[Revision tracking records]
-*-*-

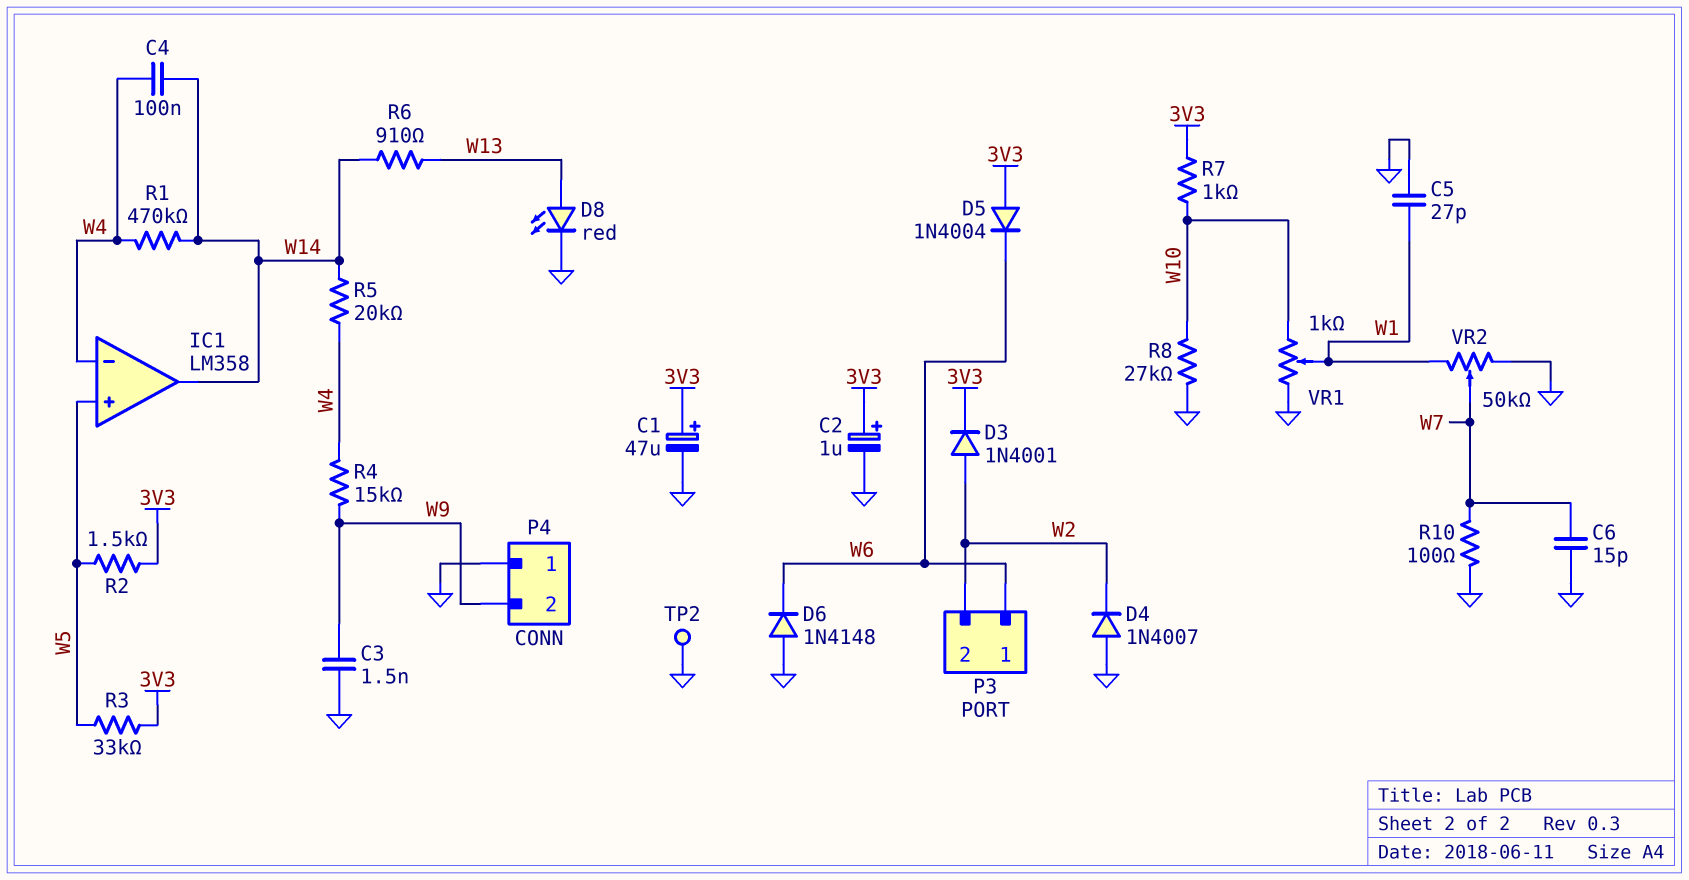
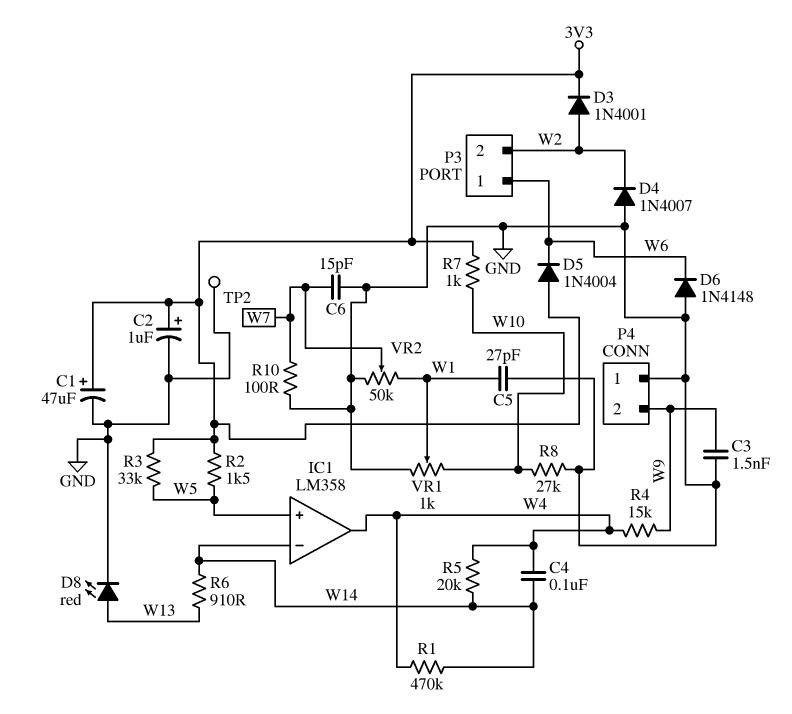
IC1 pin in-: W4 -> W14
IC1 pin out: W14 -> W4

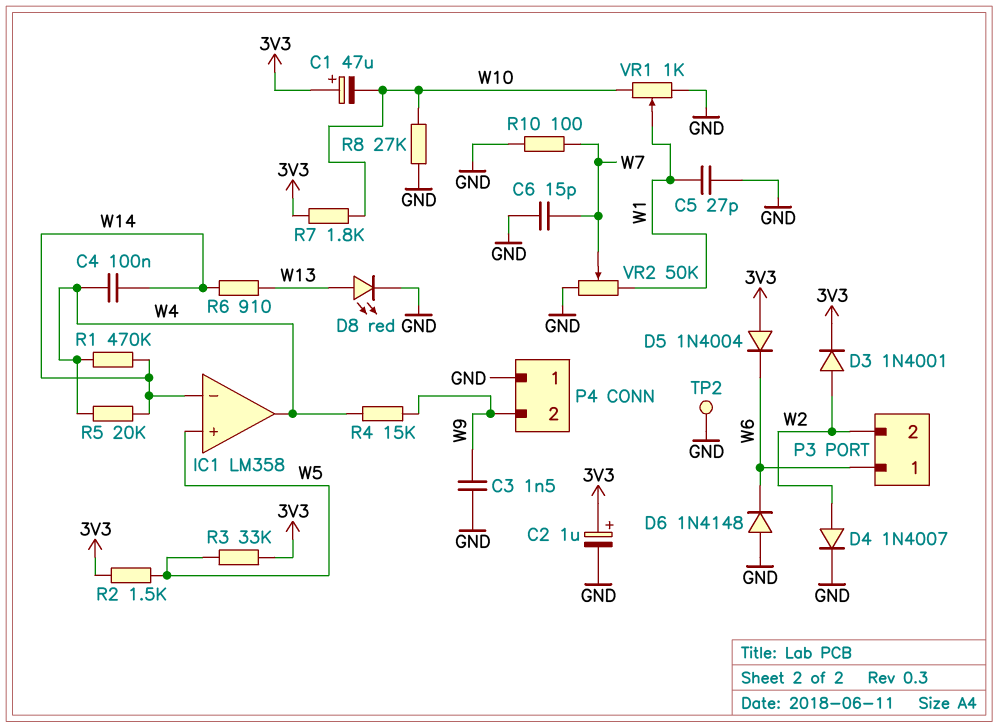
C1: 47uF (plus 3V3, minus GND) -> 47uF (plus 3V3, minus W10)
D4: diode 1N4007 (A GND, K W2) -> diode 1N4007 (A W2, K GND)
R7: 1k (3V3, W10) -> 1.8k (3V3, W10)

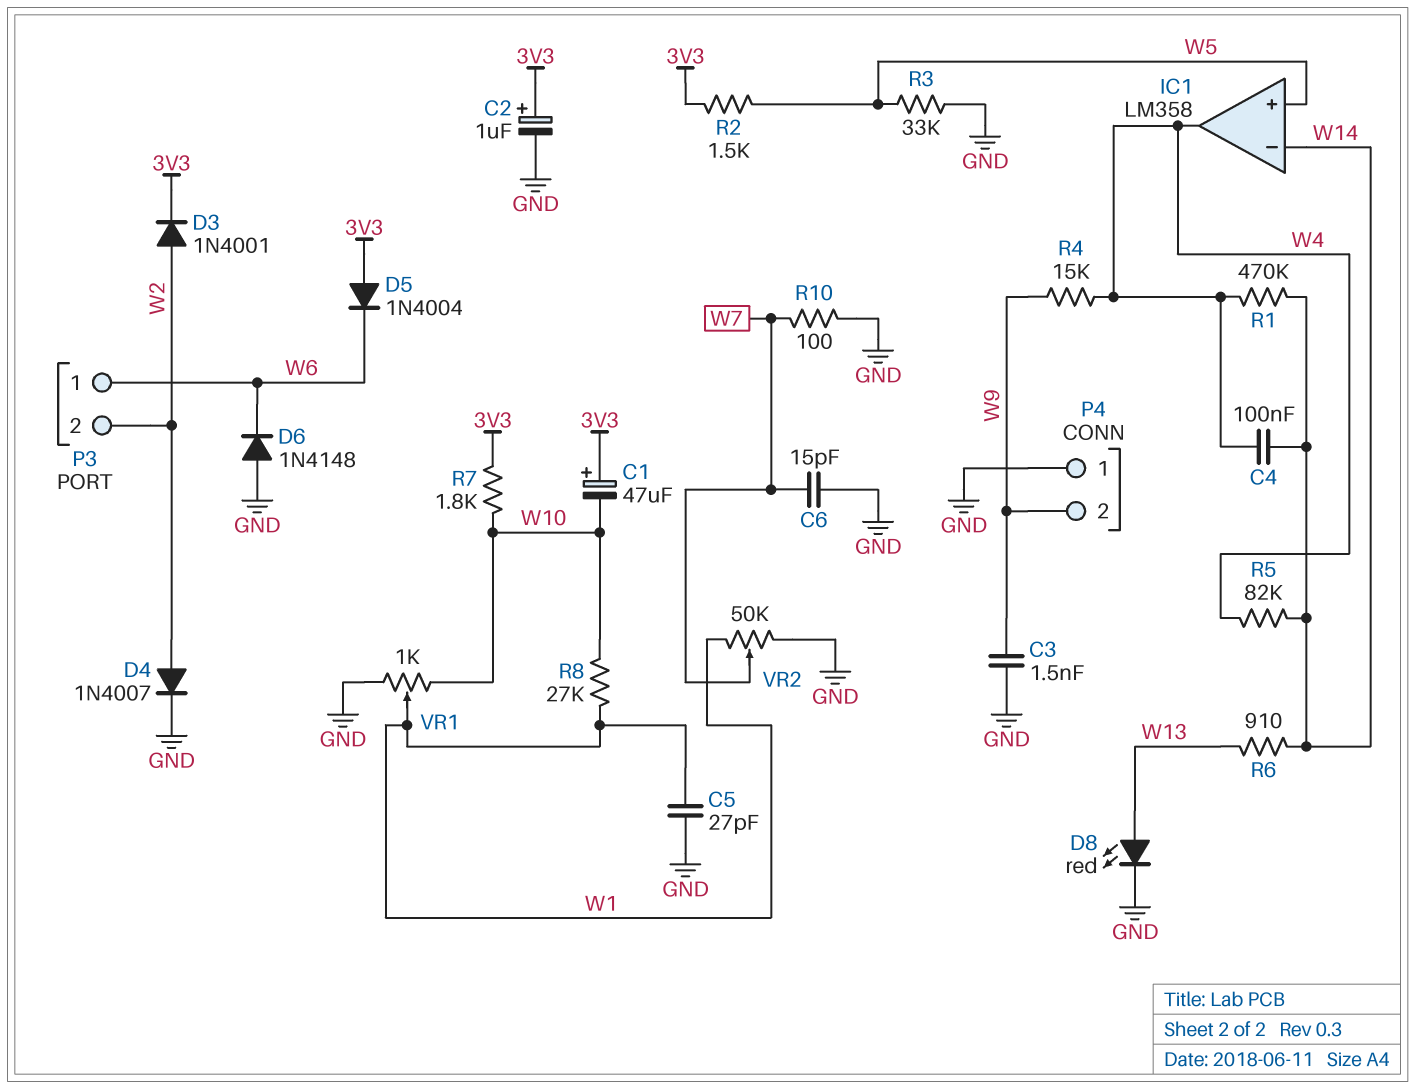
R3: 33k (3V3, W5) -> 33k (GND, W5)
R5: 20k (W4, W14) -> 82k (W4, W14)
R8: 27k (GND, W10) -> 27k (W1, W10)
TP2: test point (GND) -> none

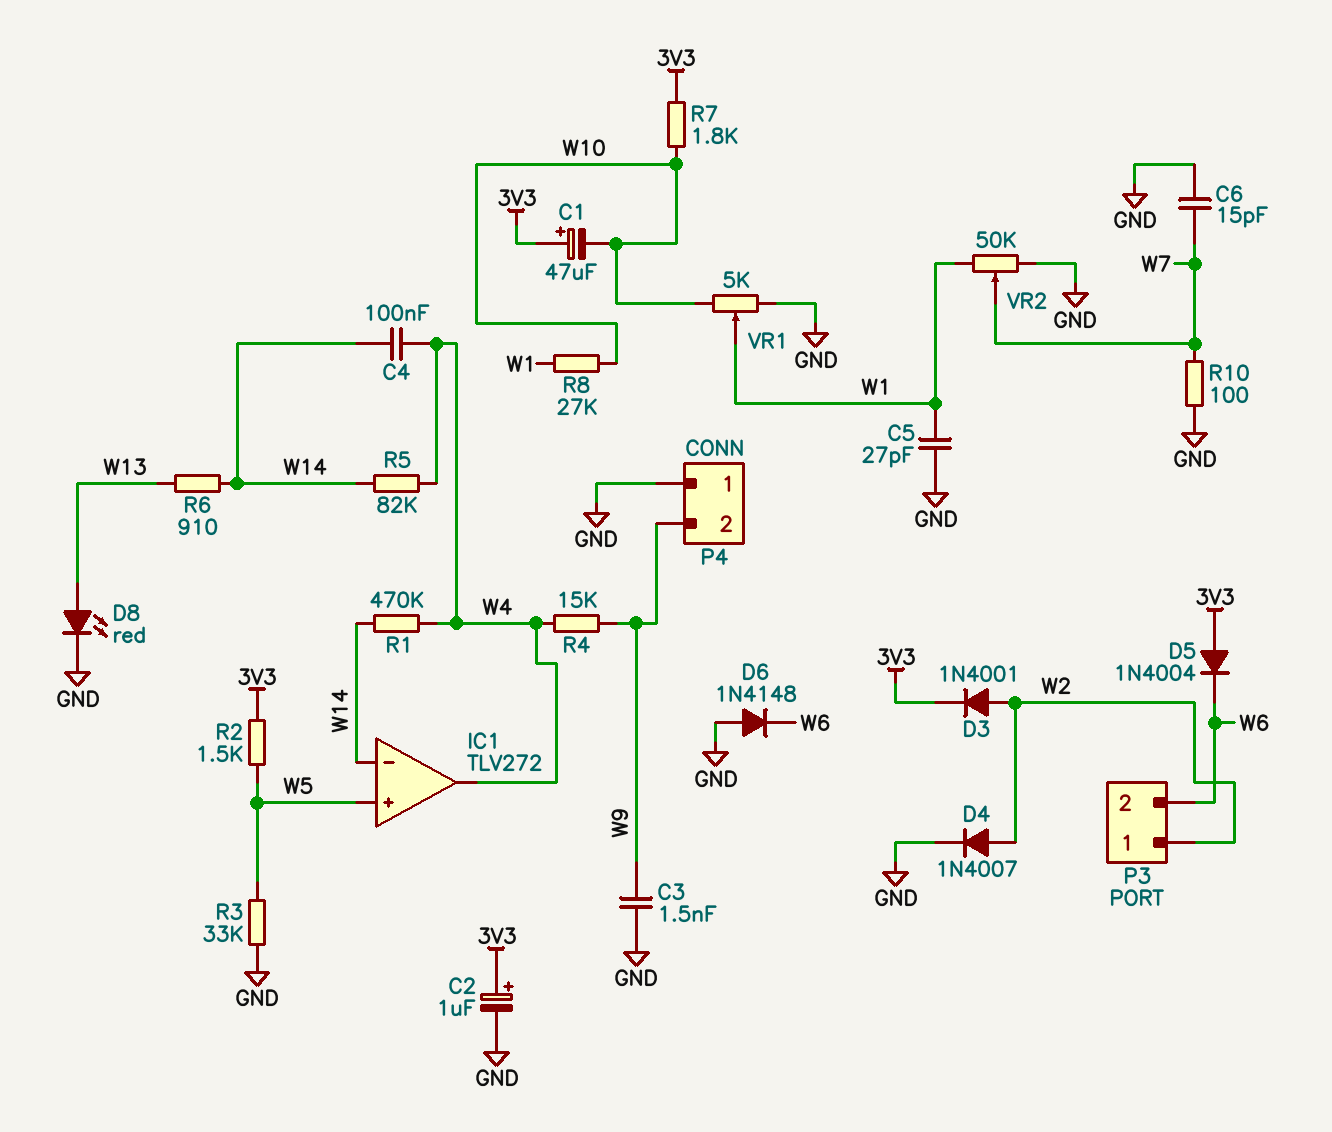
IC1: LM358 -> TLV272
P3 pin 1: W6 -> W2
P3 pin 2: W2 -> W6
VR1: 1k (GND, W10, wiper W1) -> 5k (GND, W10, wiper W1)

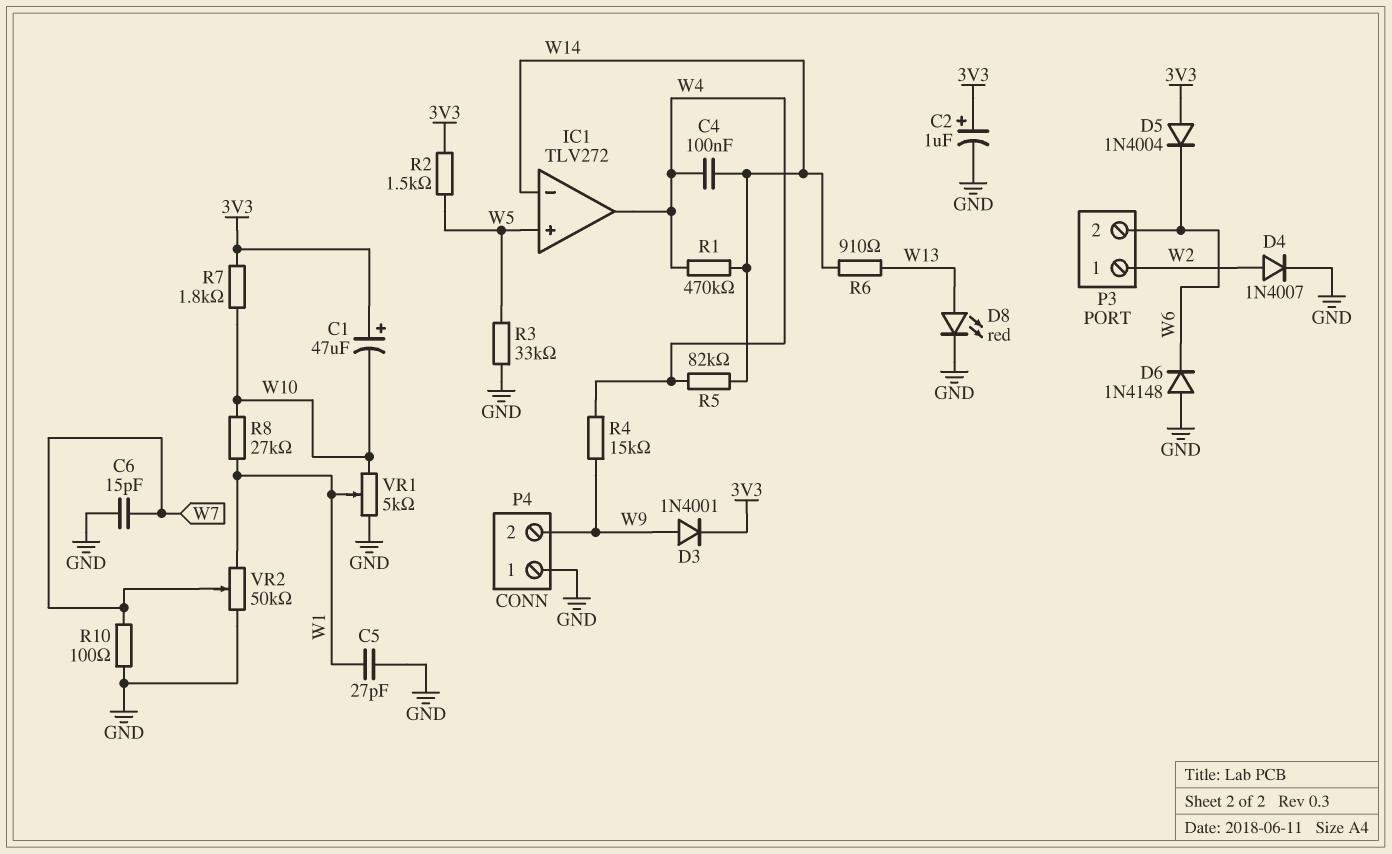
C3: 1.5nF (GND, W9) -> none
D3: diode 1N4001 (A W2, K 3V3) -> diode 1N4001 (A W9, K 3V3)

-*-*-

- [ASSIGNMENT]: Every line above that holds the word "diode" needs to be copied.

- [WRITTEN ANSWER]:
D4: diode 1N4007 (A GND, K W2) -> diode 1N4007 (A W2, K GND)
D3: diode 1N4001 (A W2, K 3V3) -> diode 1N4001 (A W9, K 3V3)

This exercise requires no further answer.